→ Recorded information
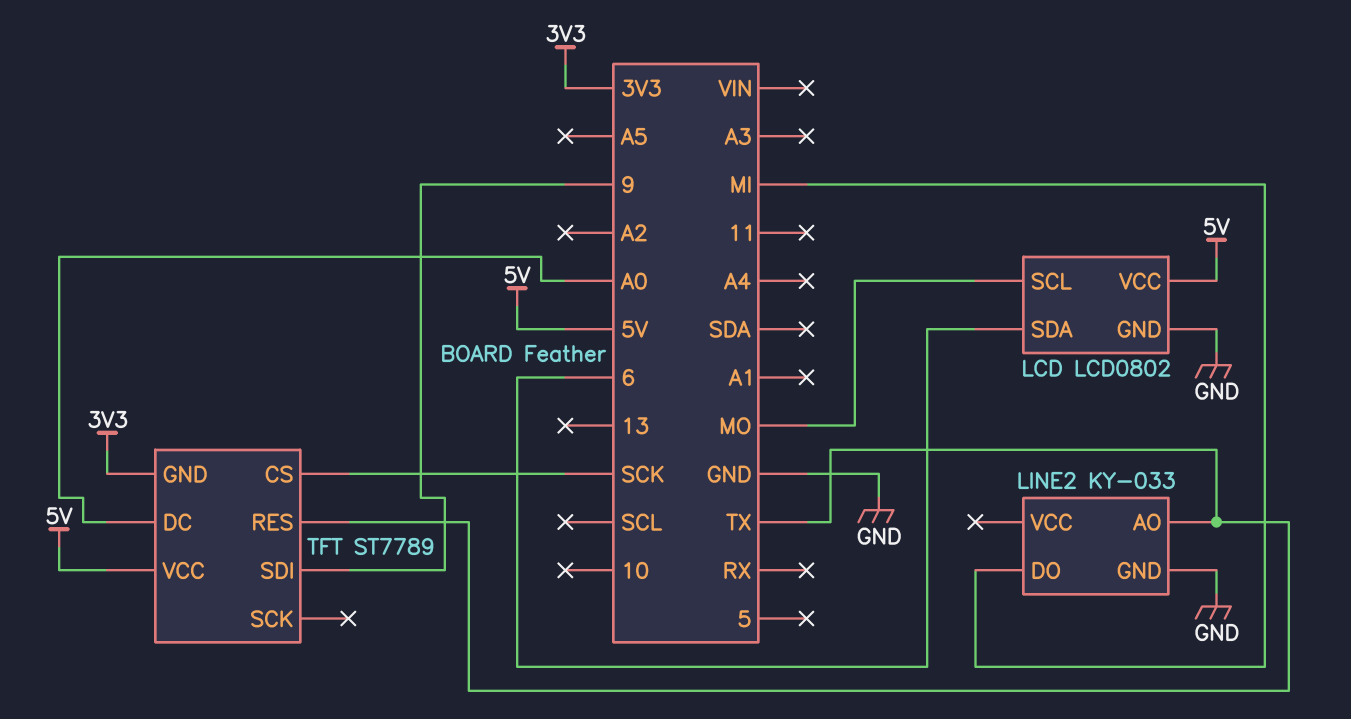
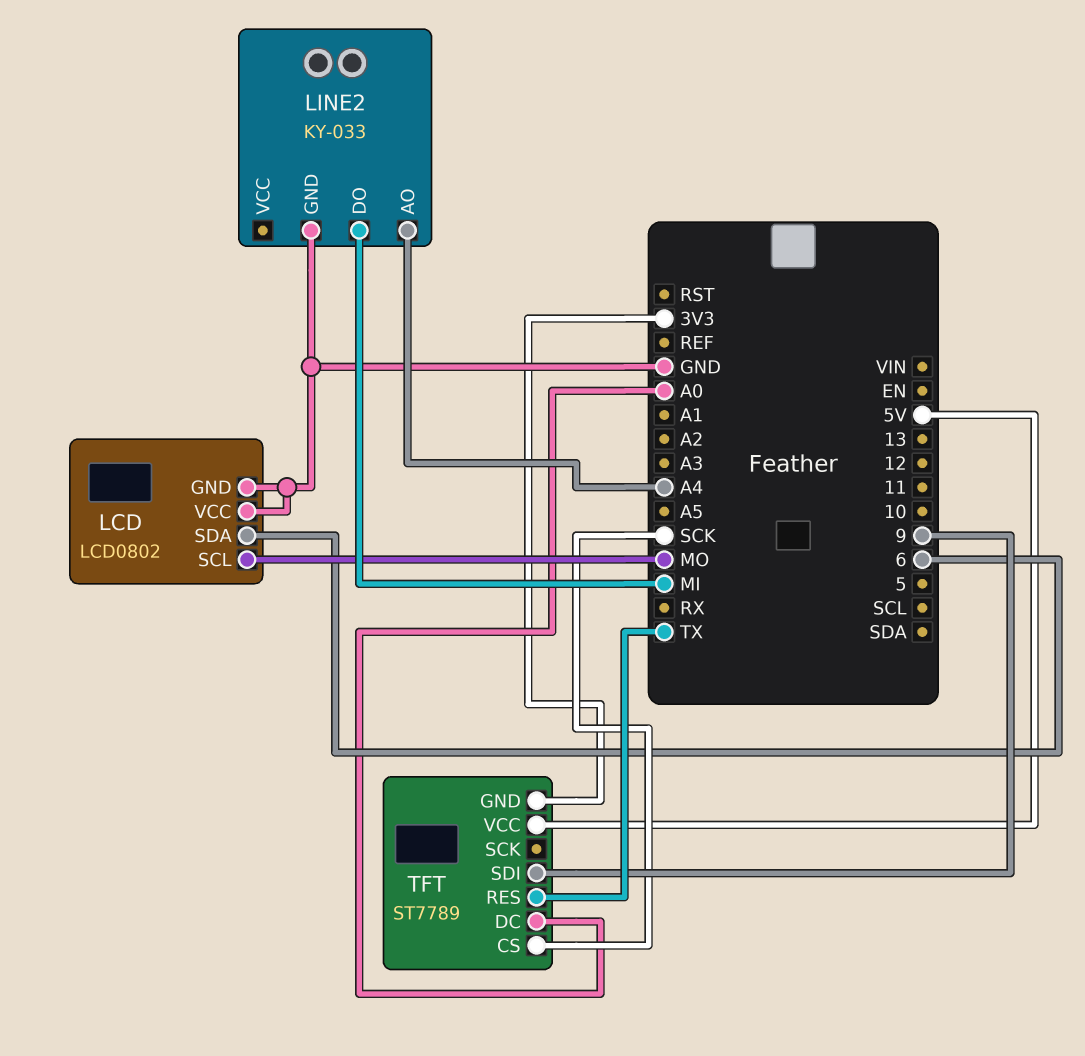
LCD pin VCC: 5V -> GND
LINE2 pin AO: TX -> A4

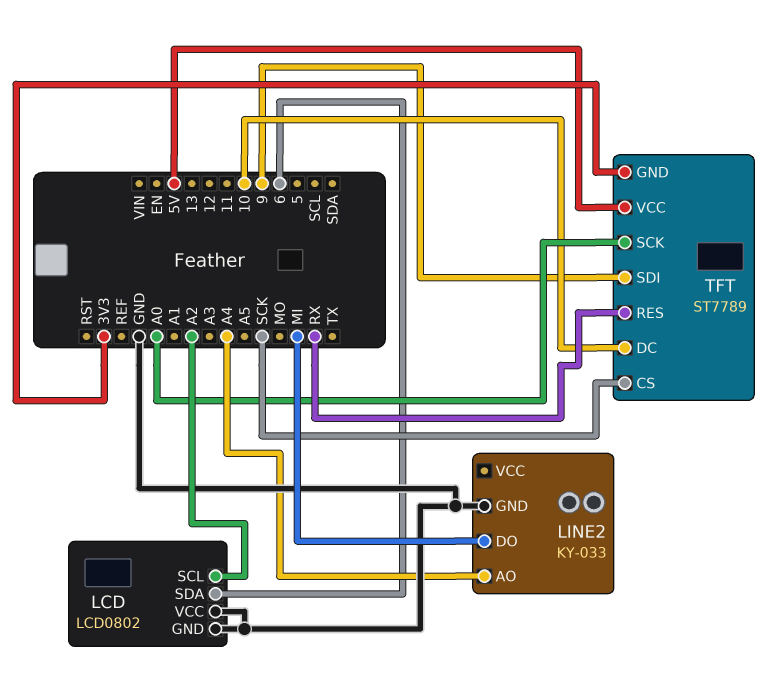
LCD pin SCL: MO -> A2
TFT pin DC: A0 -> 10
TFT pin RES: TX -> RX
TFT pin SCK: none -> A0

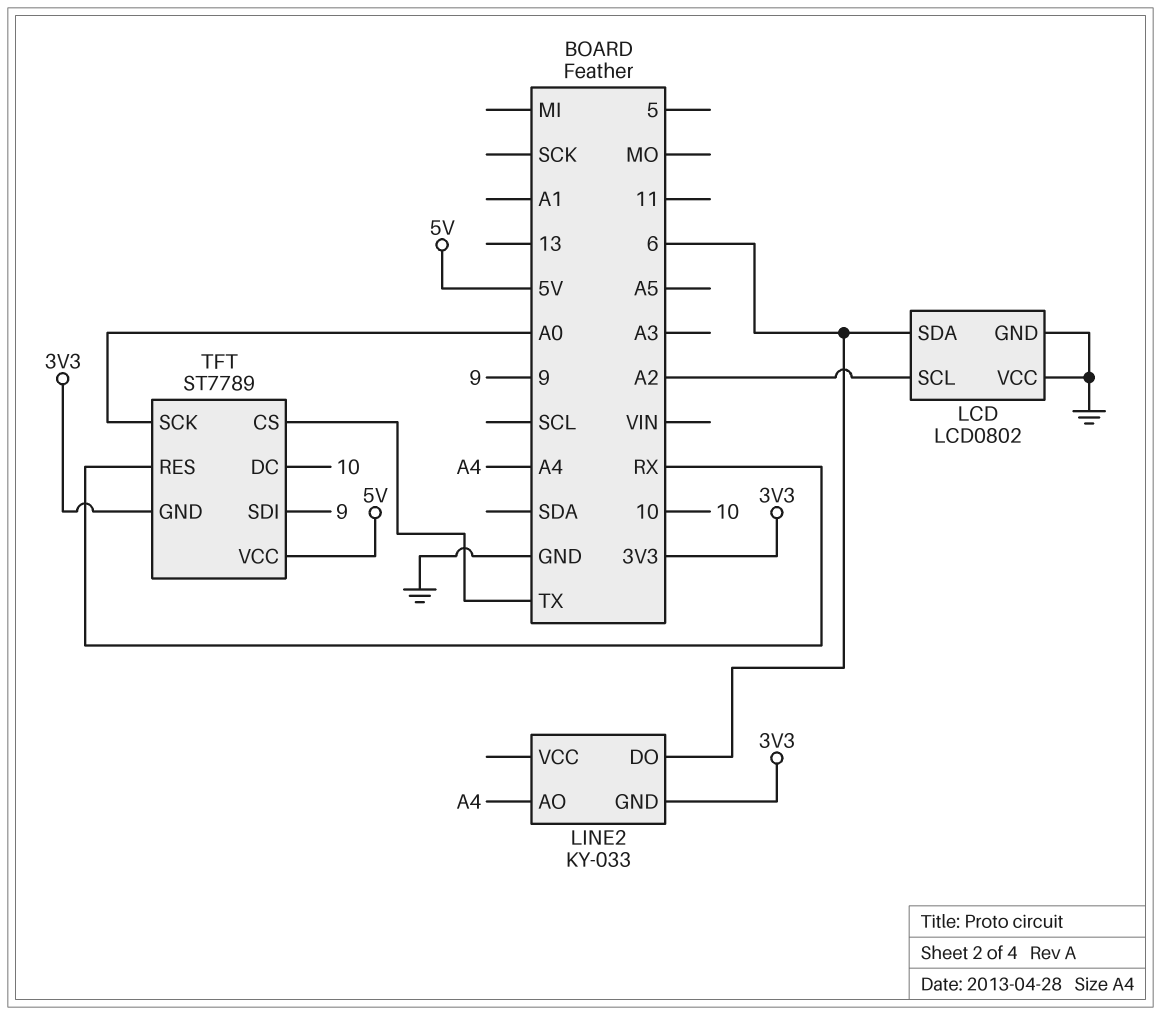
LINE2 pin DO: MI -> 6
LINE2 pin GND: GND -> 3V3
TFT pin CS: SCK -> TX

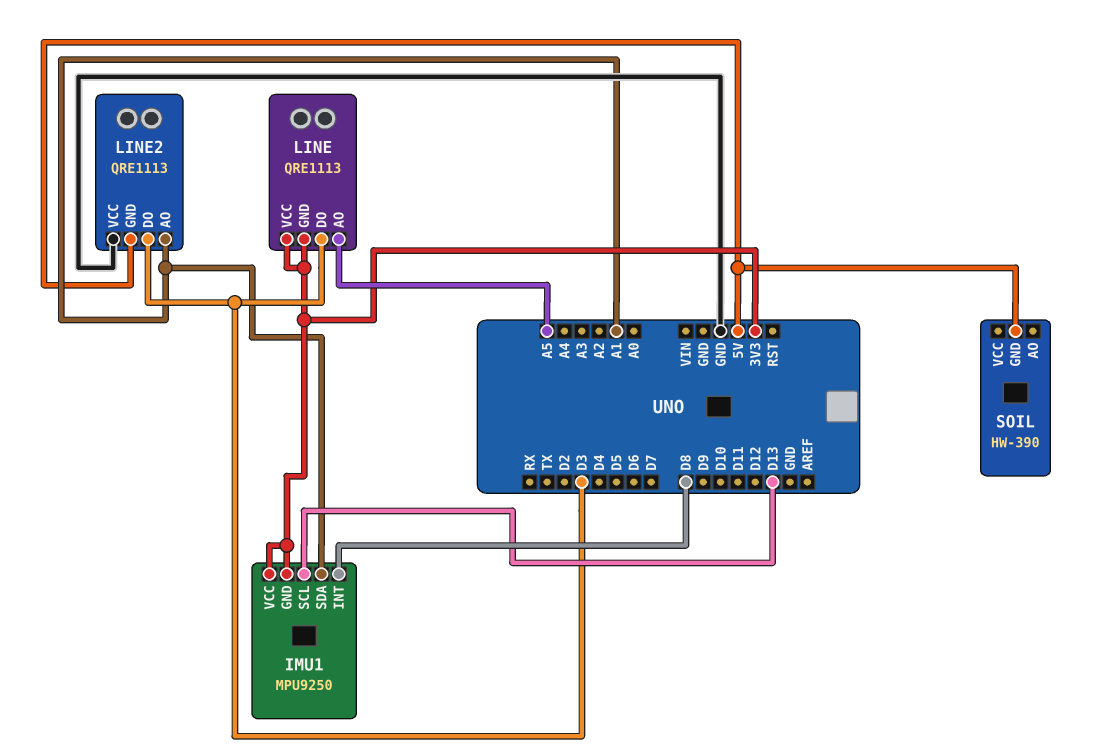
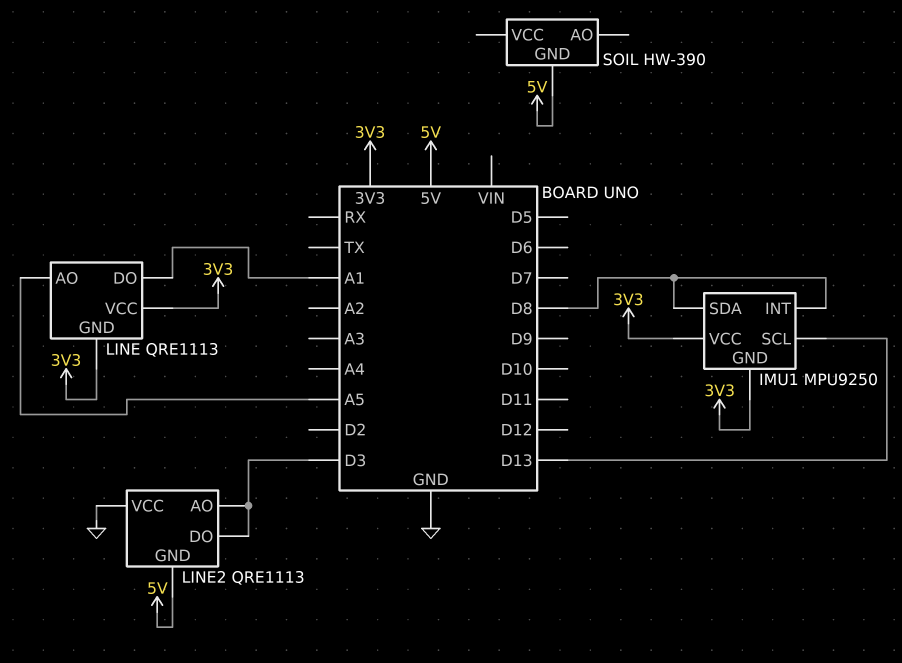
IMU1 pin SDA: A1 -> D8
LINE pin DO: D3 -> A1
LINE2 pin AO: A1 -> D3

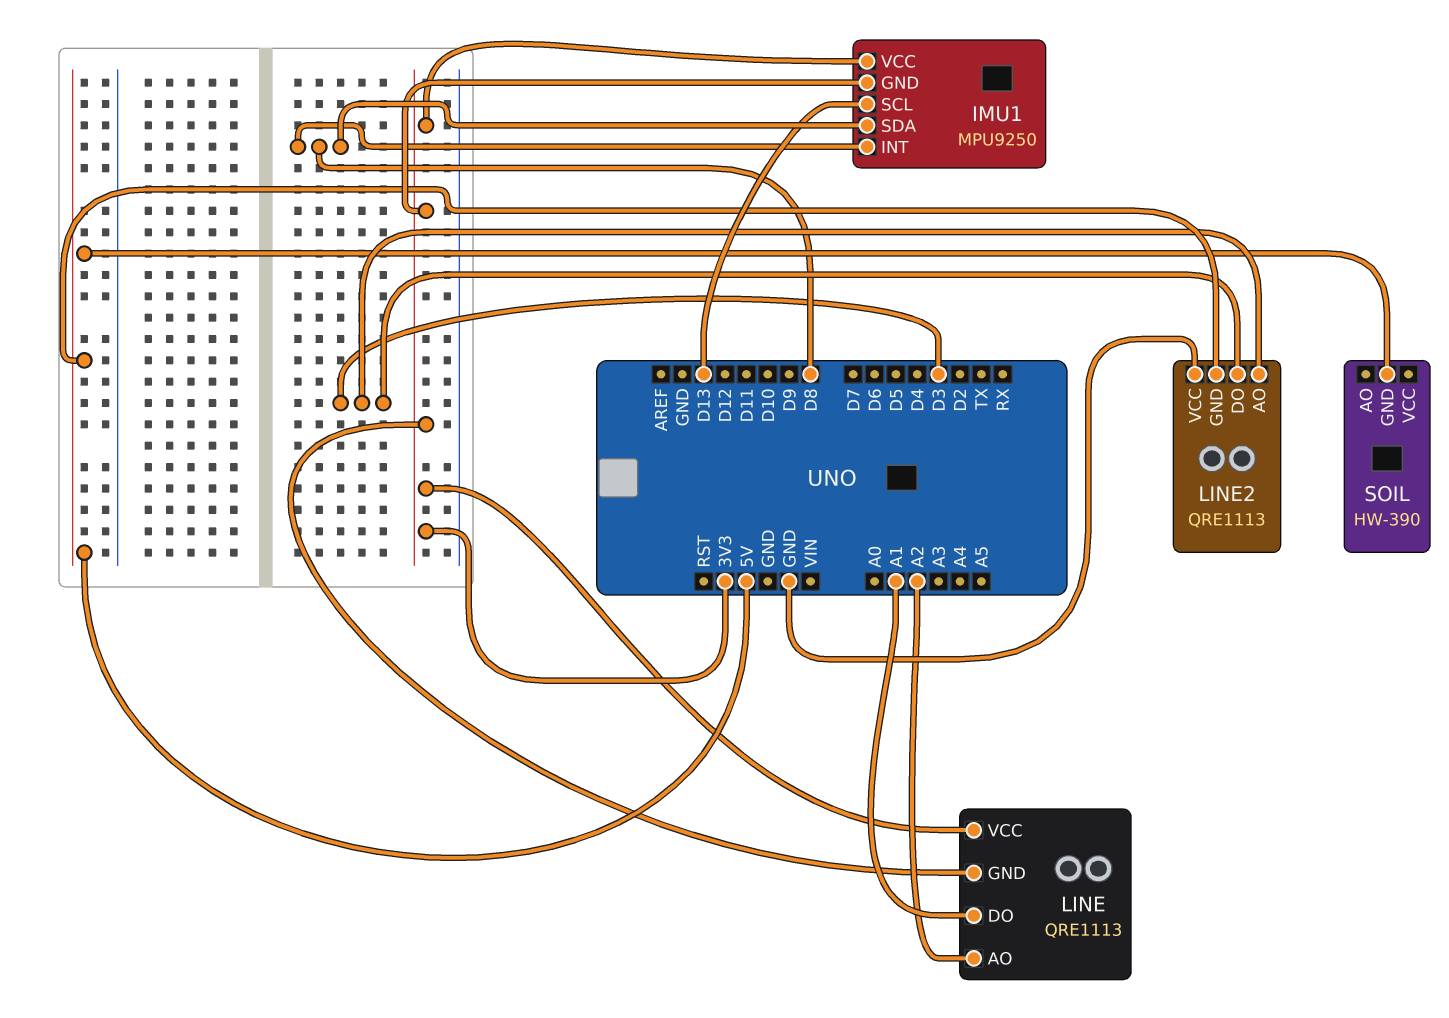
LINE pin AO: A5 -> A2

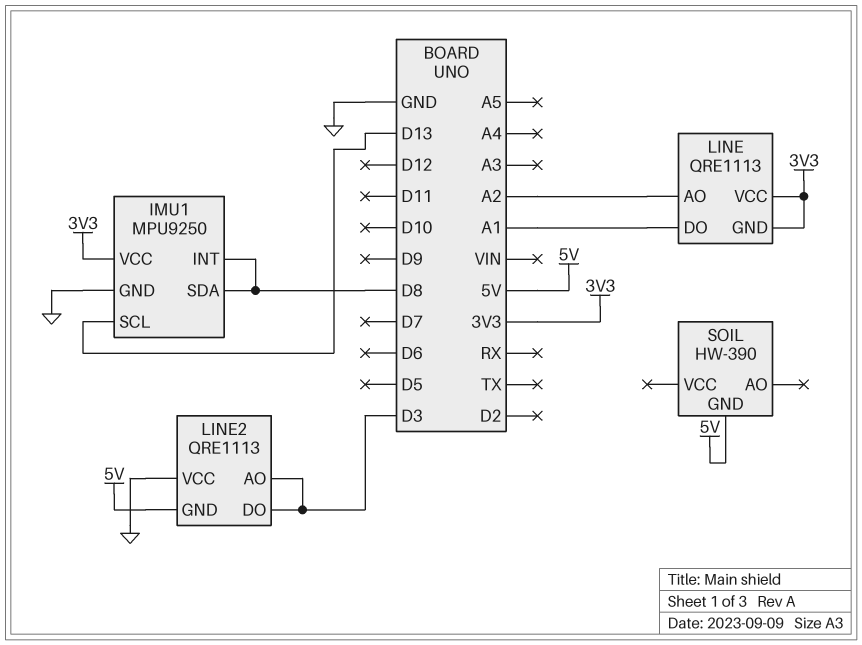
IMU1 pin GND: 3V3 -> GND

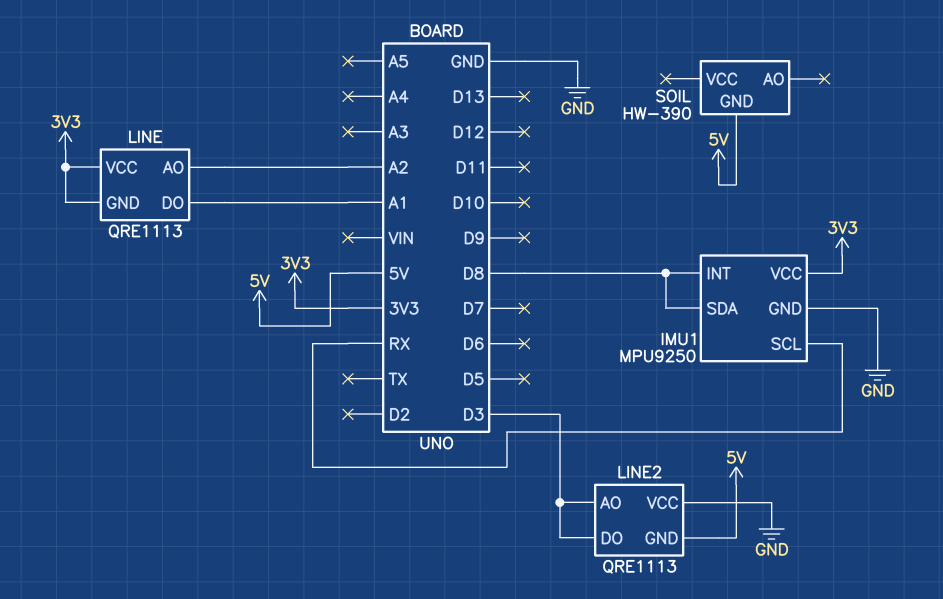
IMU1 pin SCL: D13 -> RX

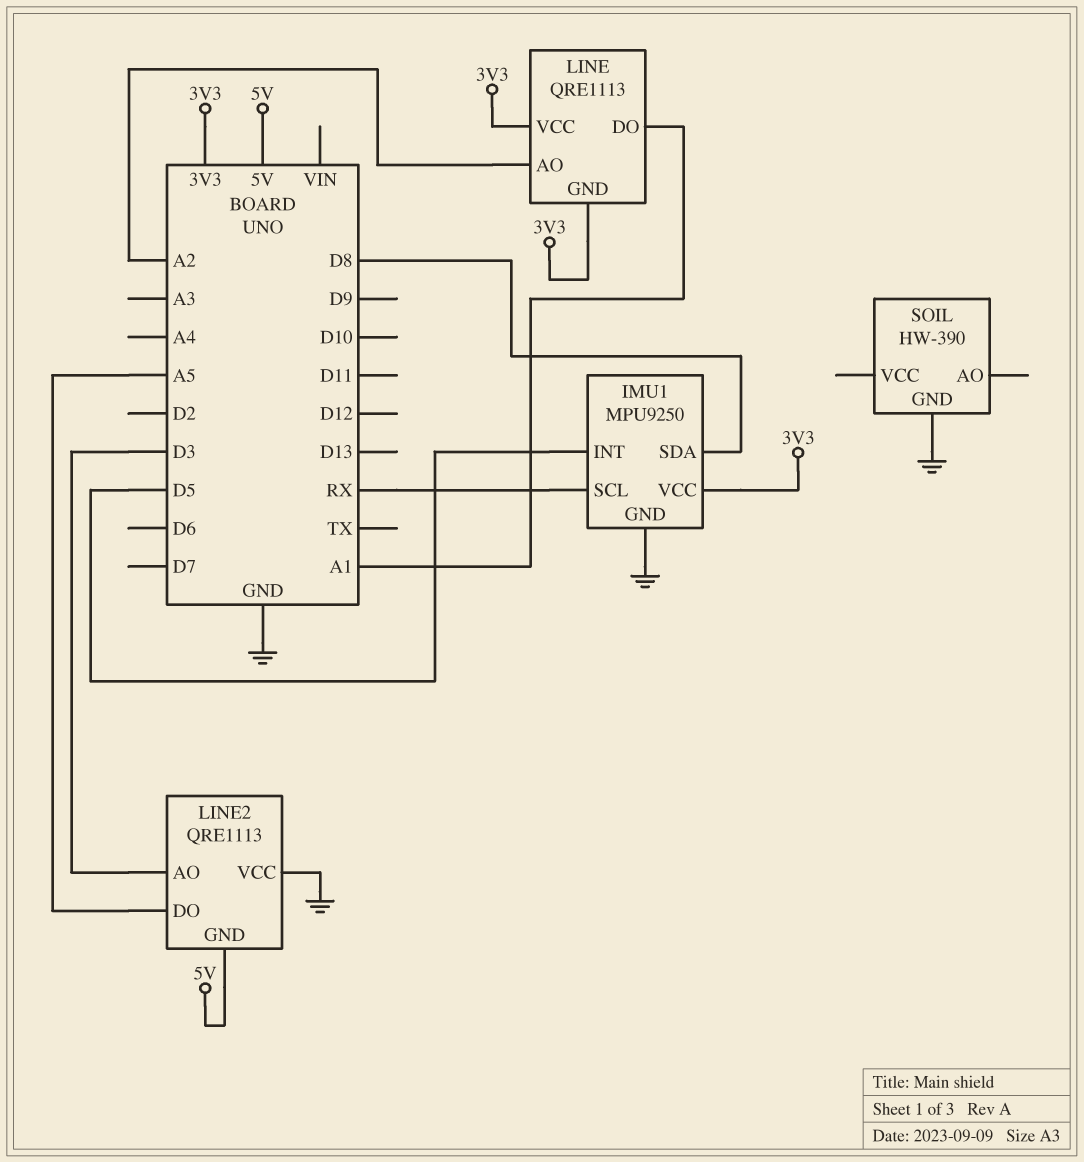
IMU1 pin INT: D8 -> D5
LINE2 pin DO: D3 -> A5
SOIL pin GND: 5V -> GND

→ What the task requires
Pictures are to be dropped; the lines from the start of the entries above through the line with "IMU1 pin INT: D8 -> D5" are to be given again verbatim.

→ Output below
LCD pin VCC: 5V -> GND
LINE2 pin AO: TX -> A4

LCD pin SCL: MO -> A2
TFT pin DC: A0 -> 10
TFT pin RES: TX -> RX
TFT pin SCK: none -> A0

LINE2 pin DO: MI -> 6
LINE2 pin GND: GND -> 3V3
TFT pin CS: SCK -> TX

IMU1 pin SDA: A1 -> D8
LINE pin DO: D3 -> A1
LINE2 pin AO: A1 -> D3

LINE pin AO: A5 -> A2

IMU1 pin GND: 3V3 -> GND

IMU1 pin SCL: D13 -> RX

IMU1 pin INT: D8 -> D5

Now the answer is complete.